Leave the pictures out, and transcribe the material below exactly from the line with "LINE1 pin AO: D4 -> A0" to the line with "RADIO3 pin MISO: D2 -> GND", both lines included.

━━━ INFORMATION SUPPLIED ━━━

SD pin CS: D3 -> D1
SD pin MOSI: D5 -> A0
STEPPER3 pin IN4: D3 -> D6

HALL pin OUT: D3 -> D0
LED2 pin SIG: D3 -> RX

━━━
━━━ INFORMATION SUPPLIED ━━━

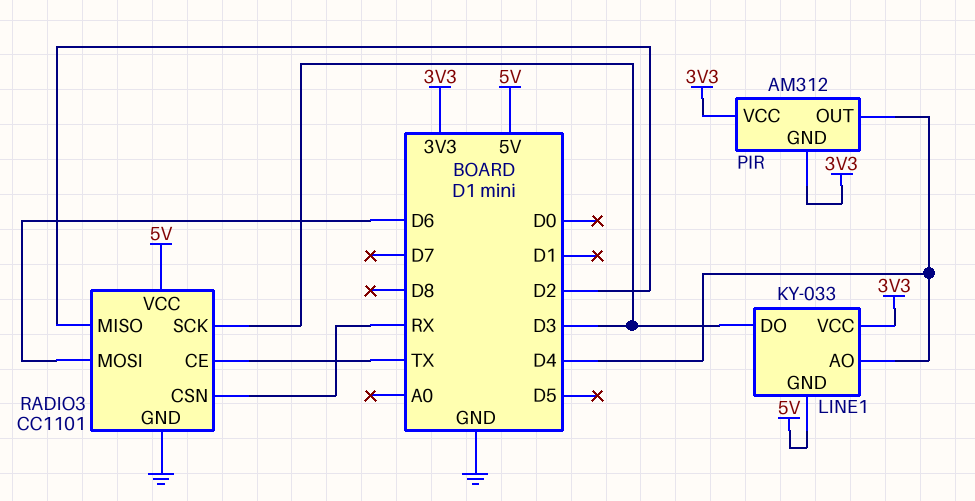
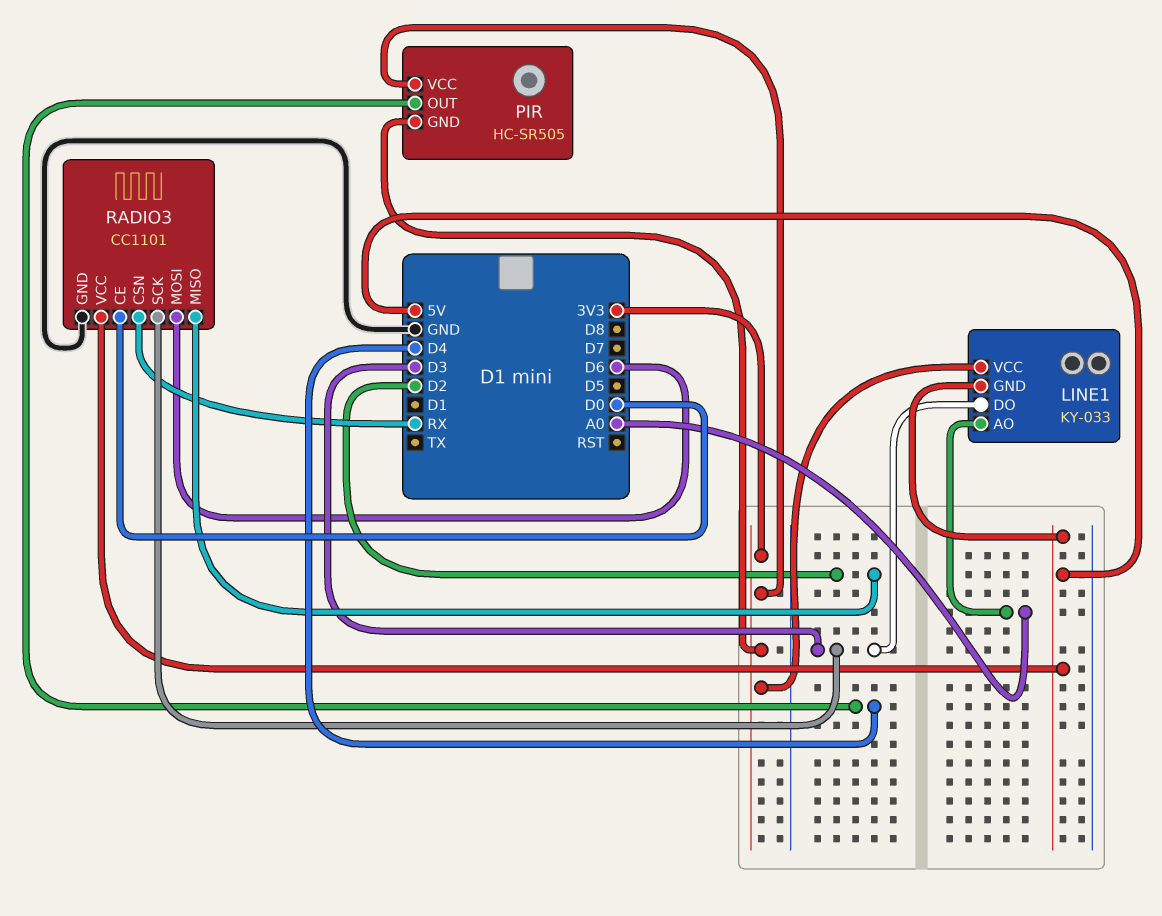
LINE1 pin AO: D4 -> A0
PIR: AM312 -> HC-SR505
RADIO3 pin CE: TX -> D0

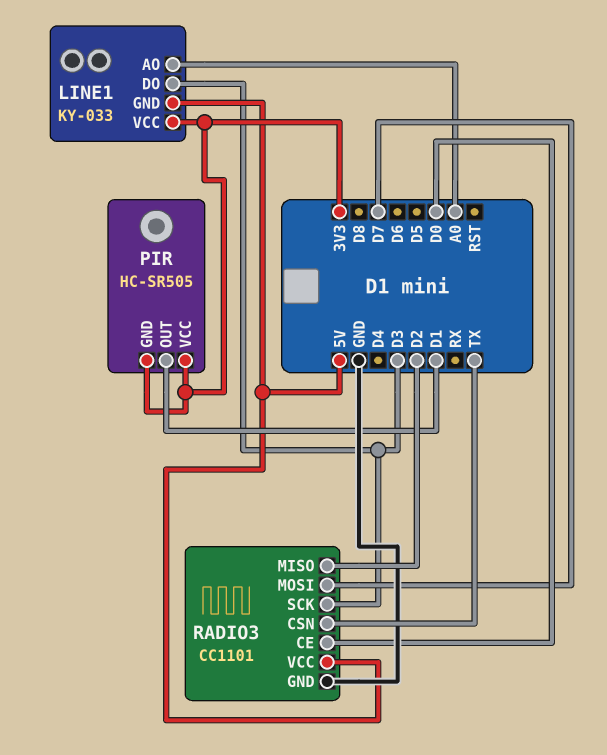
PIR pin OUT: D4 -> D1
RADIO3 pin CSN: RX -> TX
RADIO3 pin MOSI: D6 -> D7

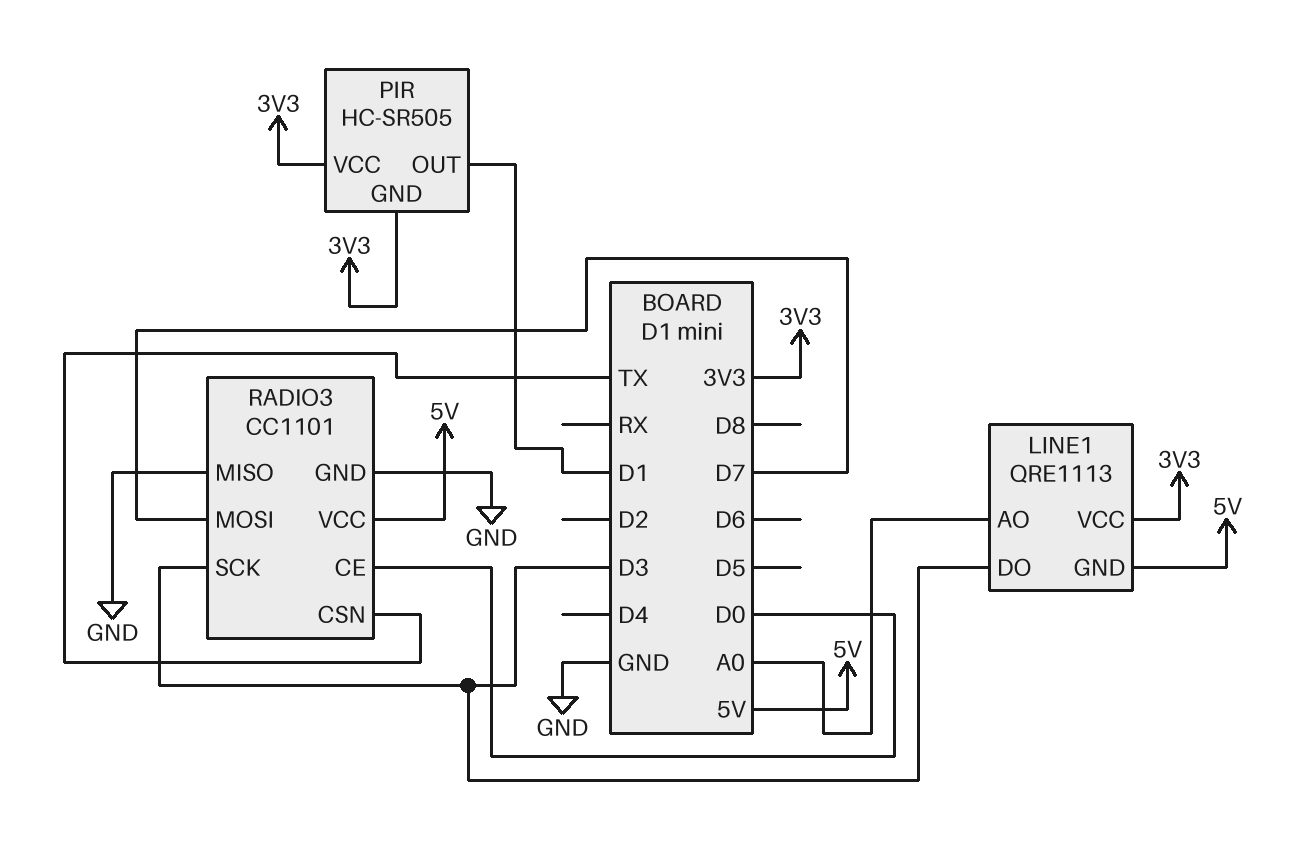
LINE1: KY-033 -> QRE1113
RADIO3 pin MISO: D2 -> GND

━━━

» **RESULT FOR THIS EXERCISE**
LINE1 pin AO: D4 -> A0
PIR: AM312 -> HC-SR505
RADIO3 pin CE: TX -> D0

PIR pin OUT: D4 -> D1
RADIO3 pin CSN: RX -> TX
RADIO3 pin MOSI: D6 -> D7

LINE1: KY-033 -> QRE1113
RADIO3 pin MISO: D2 -> GND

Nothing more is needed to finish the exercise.